Aim of the exercise:
Retype all of the listing exactly, with no pictures.

Dataset extract:
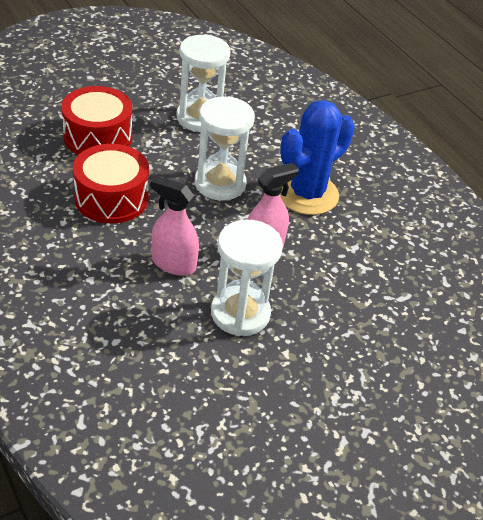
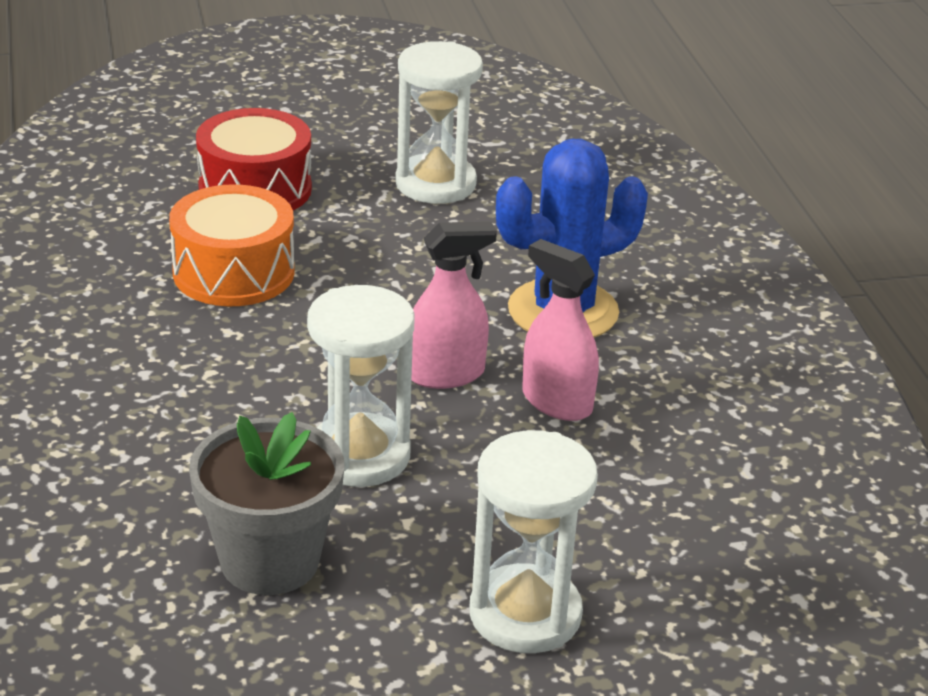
camera: 20 degrees right, 10 degrees down
red drum [73,144,149,224] -> orange drum [169,184,295,306]
pink spray bottle [151,176,199,276] -> pink spray bottle moved to [522,239,599,421]
white hourglass [195,96,255,201] -> white hourglass moved to [470,430,598,653]
none -> grey flower pot [189,412,344,595]

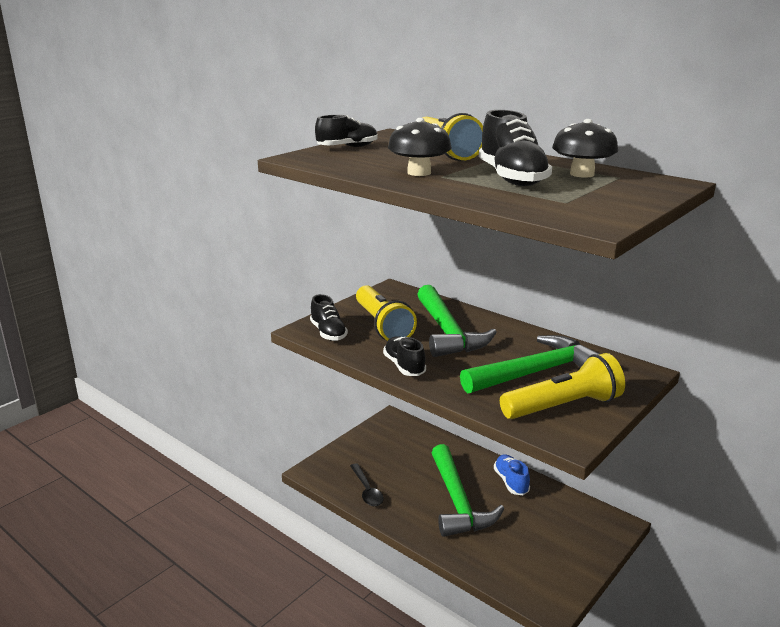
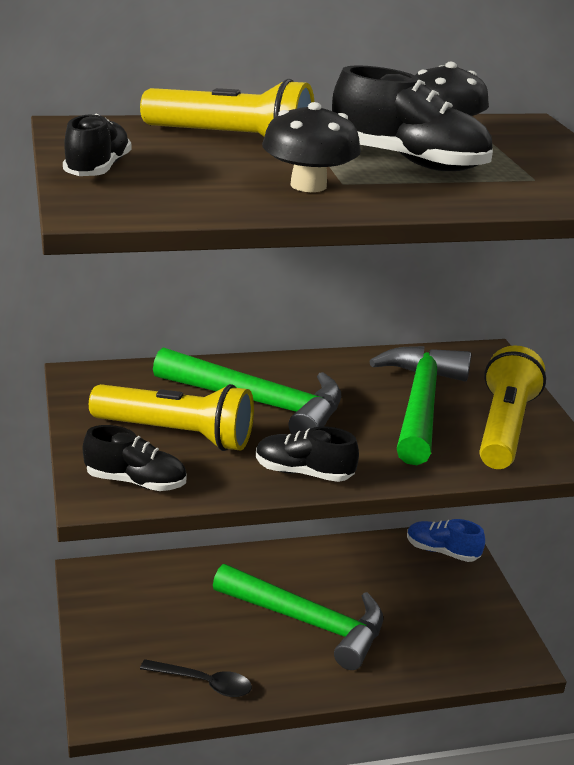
camera: 55 degrees left, 5 degrees up
blue shoe [494,454,530,495] -> blue shoe moved to [407,519,485,562]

Reply to the exercise:
camera: 20 degrees right, 10 degrees down
red drum [73,144,149,224] -> orange drum [169,184,295,306]
pink spray bottle [151,176,199,276] -> pink spray bottle moved to [522,239,599,421]
white hourglass [195,96,255,201] -> white hourglass moved to [470,430,598,653]
none -> grey flower pot [189,412,344,595]

camera: 55 degrees left, 5 degrees up
blue shoe [494,454,530,495] -> blue shoe moved to [407,519,485,562]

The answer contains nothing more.